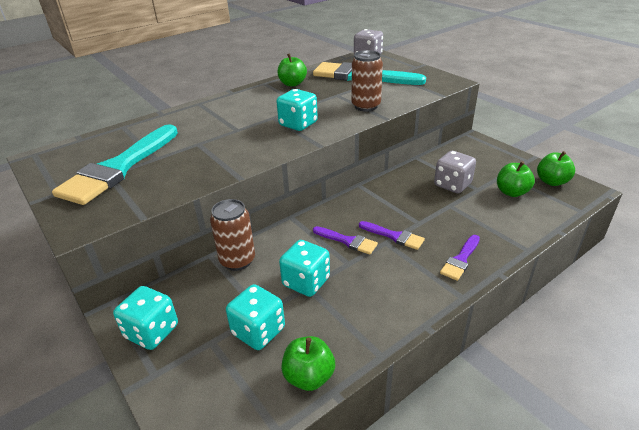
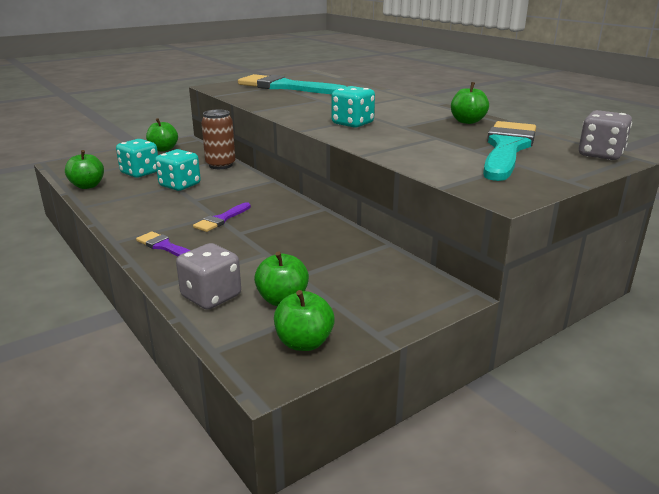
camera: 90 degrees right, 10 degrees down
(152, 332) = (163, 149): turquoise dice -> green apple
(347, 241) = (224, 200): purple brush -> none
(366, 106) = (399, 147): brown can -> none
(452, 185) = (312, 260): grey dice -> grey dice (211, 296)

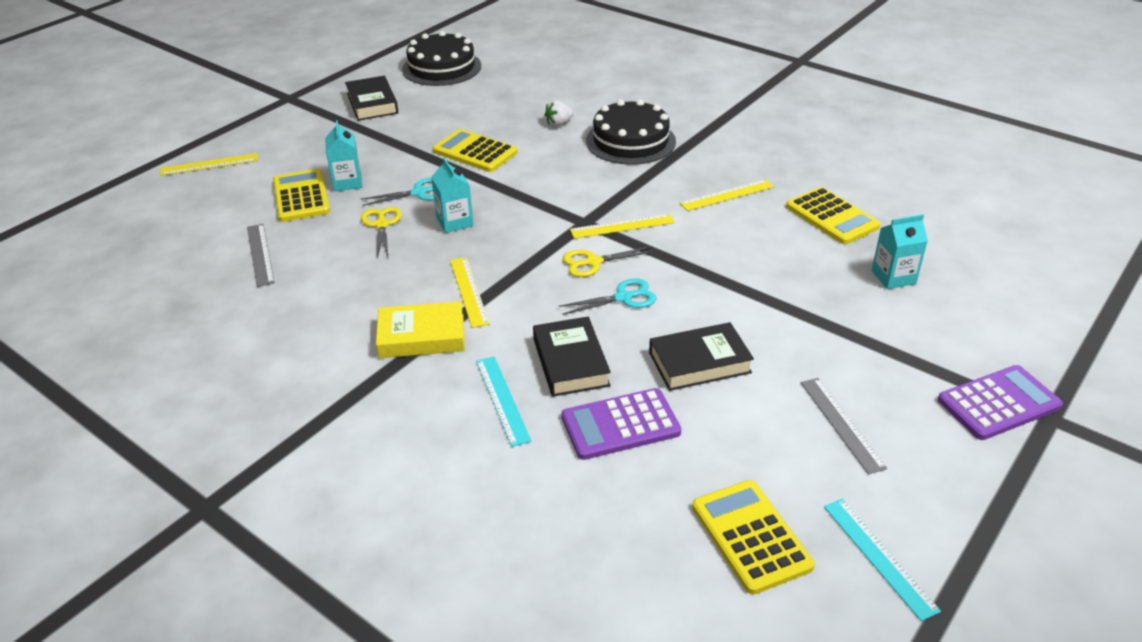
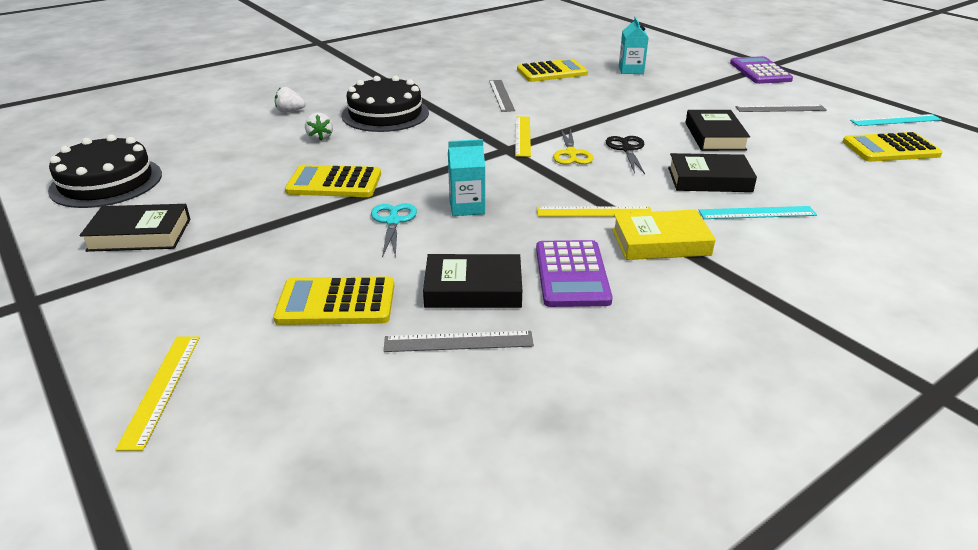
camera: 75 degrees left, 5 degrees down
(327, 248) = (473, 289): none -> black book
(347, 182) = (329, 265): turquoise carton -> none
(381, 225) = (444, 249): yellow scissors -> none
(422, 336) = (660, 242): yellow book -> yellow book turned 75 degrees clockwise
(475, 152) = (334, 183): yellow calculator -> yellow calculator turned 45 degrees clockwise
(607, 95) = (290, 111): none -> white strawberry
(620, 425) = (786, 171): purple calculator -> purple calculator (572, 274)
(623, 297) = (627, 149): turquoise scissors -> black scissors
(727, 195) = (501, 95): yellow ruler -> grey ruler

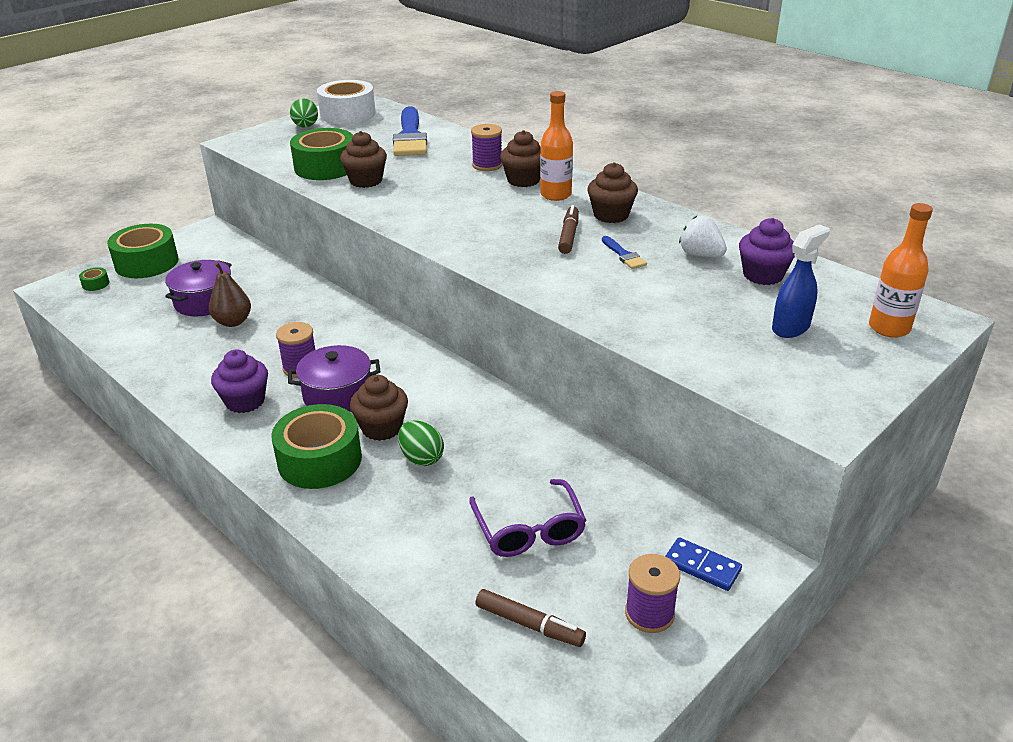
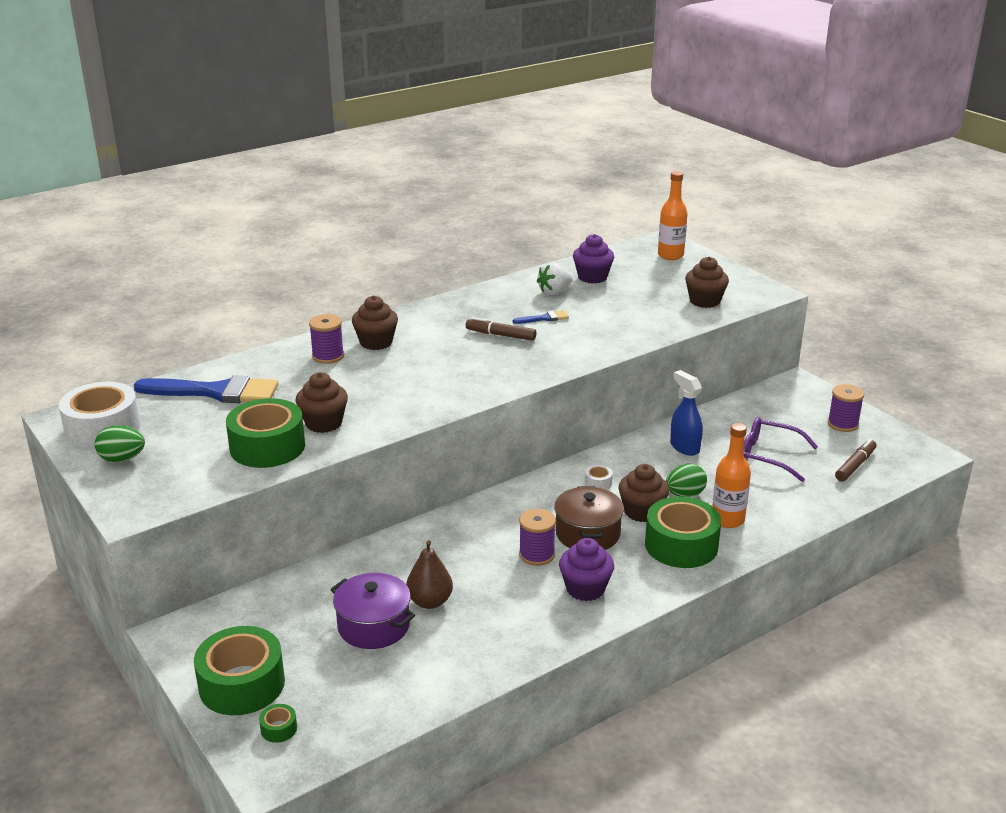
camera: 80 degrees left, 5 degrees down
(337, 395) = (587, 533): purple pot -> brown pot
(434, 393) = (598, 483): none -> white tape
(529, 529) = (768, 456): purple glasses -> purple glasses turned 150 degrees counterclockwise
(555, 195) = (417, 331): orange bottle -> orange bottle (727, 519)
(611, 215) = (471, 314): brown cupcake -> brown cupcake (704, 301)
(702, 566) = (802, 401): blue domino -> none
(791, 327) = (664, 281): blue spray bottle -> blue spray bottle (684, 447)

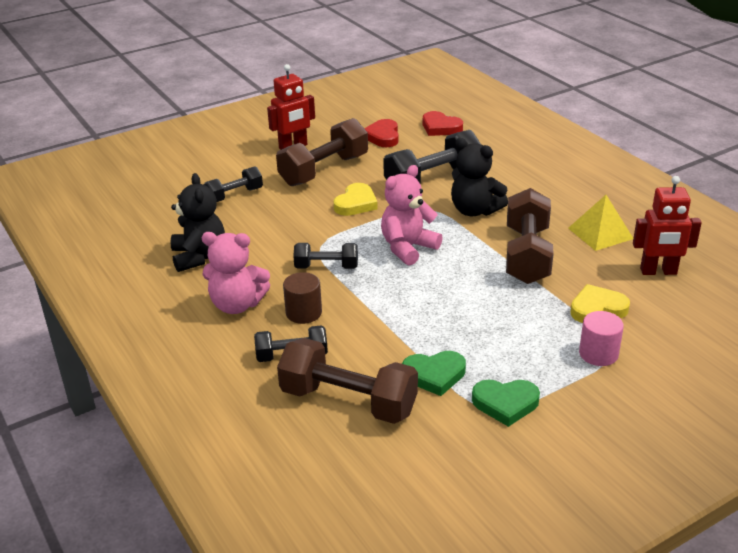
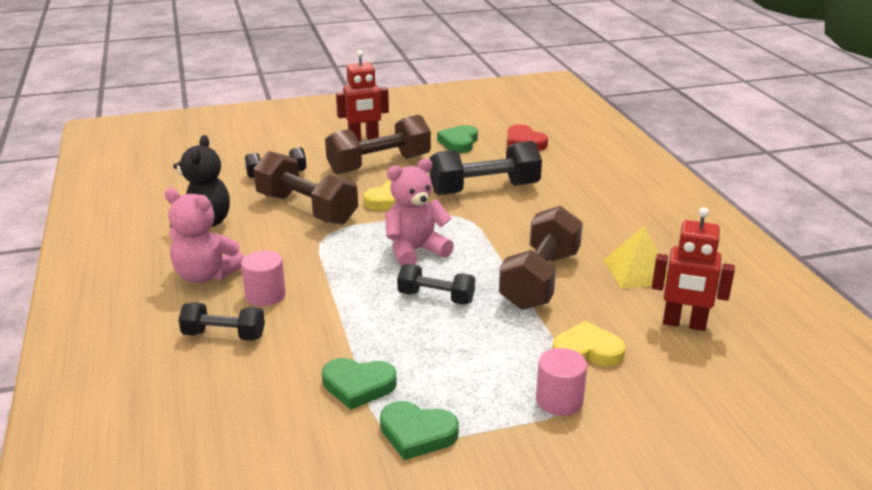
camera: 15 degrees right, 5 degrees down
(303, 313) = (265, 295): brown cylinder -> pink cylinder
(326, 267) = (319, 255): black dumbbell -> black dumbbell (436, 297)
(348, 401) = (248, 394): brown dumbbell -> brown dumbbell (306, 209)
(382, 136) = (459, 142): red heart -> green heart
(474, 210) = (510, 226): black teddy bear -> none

### [How to complete this task]
Every entry should be returned exactly as written, minus the pictures.

### [Result of this exercise]
camera: 90 degrees right, 10 degrees down
(152, 332) = (163, 149): turquoise dice -> green apple
(347, 241) = (224, 200): purple brush -> none
(366, 106) = (399, 147): brown can -> none
(452, 185) = (312, 260): grey dice -> grey dice (211, 296)

camera: 75 degrees left, 5 degrees down
(327, 248) = (473, 289): none -> black book
(347, 182) = (329, 265): turquoise carton -> none
(381, 225) = (444, 249): yellow scissors -> none
(422, 336) = (660, 242): yellow book -> yellow book turned 75 degrees clockwise
(475, 152) = (334, 183): yellow calculator -> yellow calculator turned 45 degrees clockwise
(607, 95) = (290, 111): none -> white strawberry
(620, 425) = (786, 171): purple calculator -> purple calculator (572, 274)
(623, 297) = (627, 149): turquoise scissors -> black scissors
(727, 195) = (501, 95): yellow ruler -> grey ruler

camera: 80 degrees left, 5 degrees down
(337, 395) = (587, 533): purple pot -> brown pot
(434, 393) = (598, 483): none -> white tape
(529, 529) = (768, 456): purple glasses -> purple glasses turned 150 degrees counterclockwise
(555, 195) = (417, 331): orange bottle -> orange bottle (727, 519)
(611, 215) = (471, 314): brown cupcake -> brown cupcake (704, 301)
(702, 566) = (802, 401): blue domino -> none
(791, 327) = (664, 281): blue spray bottle -> blue spray bottle (684, 447)

camera: 15 degrees right, 5 degrees down
(303, 313) = (265, 295): brown cylinder -> pink cylinder
(326, 267) = (319, 255): black dumbbell -> black dumbbell (436, 297)
(348, 401) = (248, 394): brown dumbbell -> brown dumbbell (306, 209)
(382, 136) = (459, 142): red heart -> green heart
(474, 210) = (510, 226): black teddy bear -> none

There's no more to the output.